[Spatial reasoning data]
*** Block opens ***

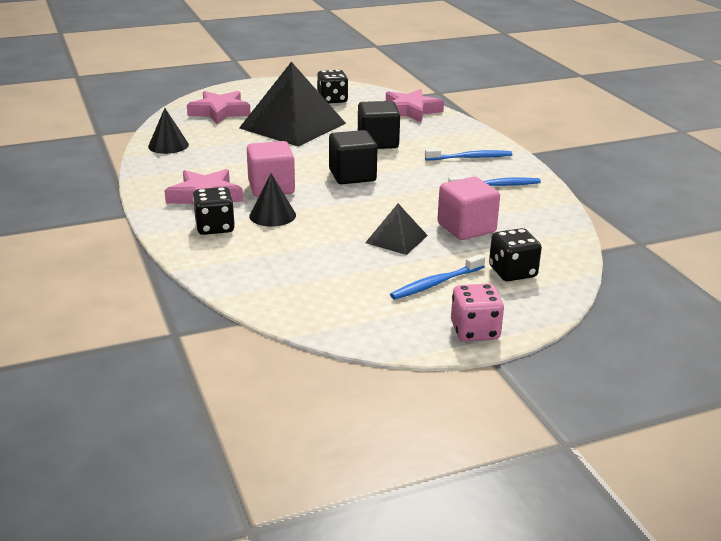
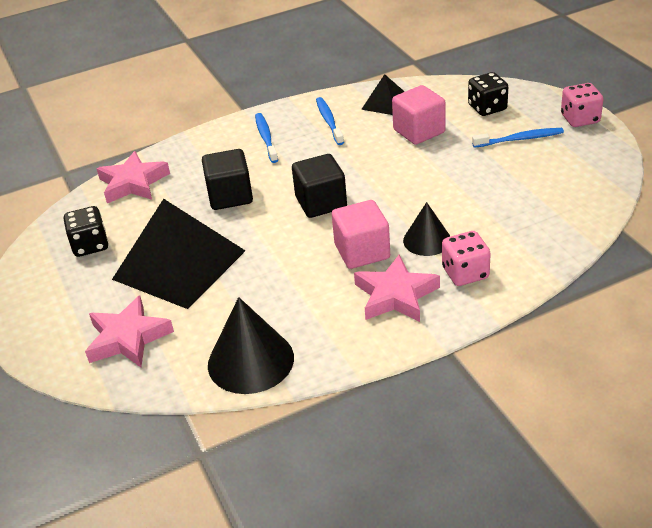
camera: 90 degrees left, 10 degrees up
(168, 145) = (250, 361): black cone -> black cone, size x1.61
(215, 227) = (465, 273): black dice -> pink dice
(396, 239) = (451, 164): black pyramid -> black pyramid (386, 103)
(436, 283) = (520, 139): blue toothbrush -> blue toothbrush turned 60 degrees counterclockwise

*** Block closes ***

> **Your assignment**
Every line above that holds the word "black" needs to be copied.

> **Reply**
(168, 145) = (250, 361): black cone -> black cone, size x1.61
(215, 227) = (465, 273): black dice -> pink dice
(396, 239) = (451, 164): black pyramid -> black pyramid (386, 103)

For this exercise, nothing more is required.